[WHAT YOU NEED TO DO]: Copy out each line below containing "glasses".

[Records drawn from a dataset]
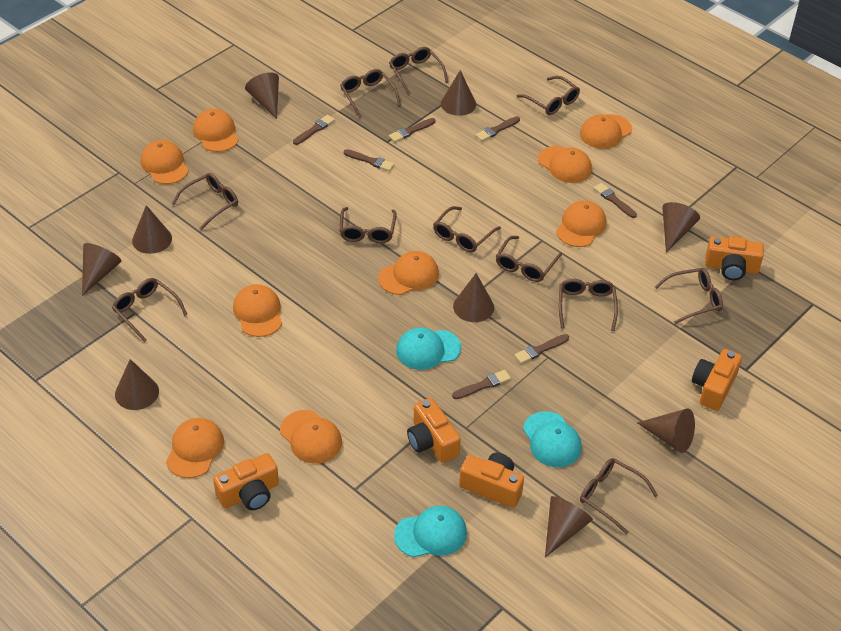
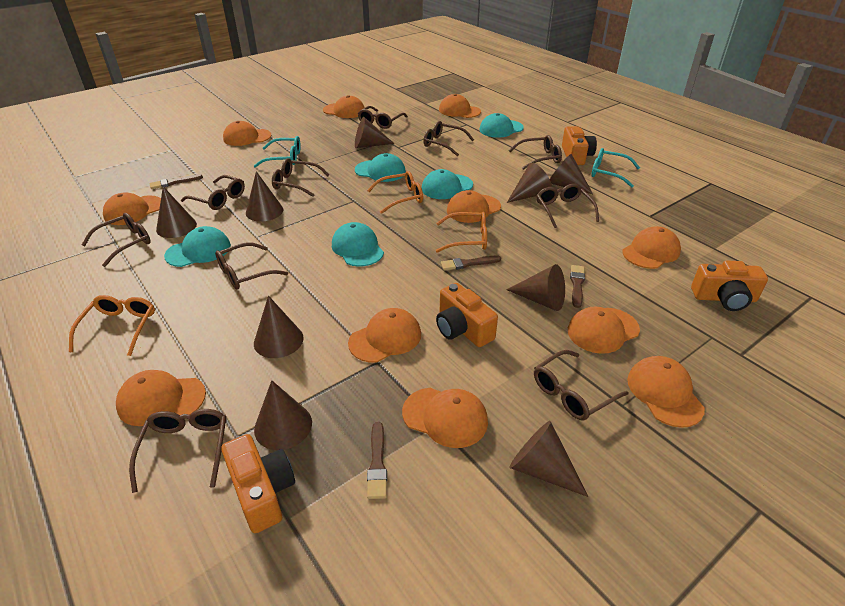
brown brush: 7 -> 4
brown glasses: 11 -> 10
orange camera: 5 -> 4
orange cap: 9 -> 11
orange glasses: 0 -> 3
turquoise cap: 3 -> 5
turquoise glasses: 0 -> 2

[TASK ANSWER]:
brown glasses: 11 -> 10
orange glasses: 0 -> 3
turquoise glasses: 0 -> 2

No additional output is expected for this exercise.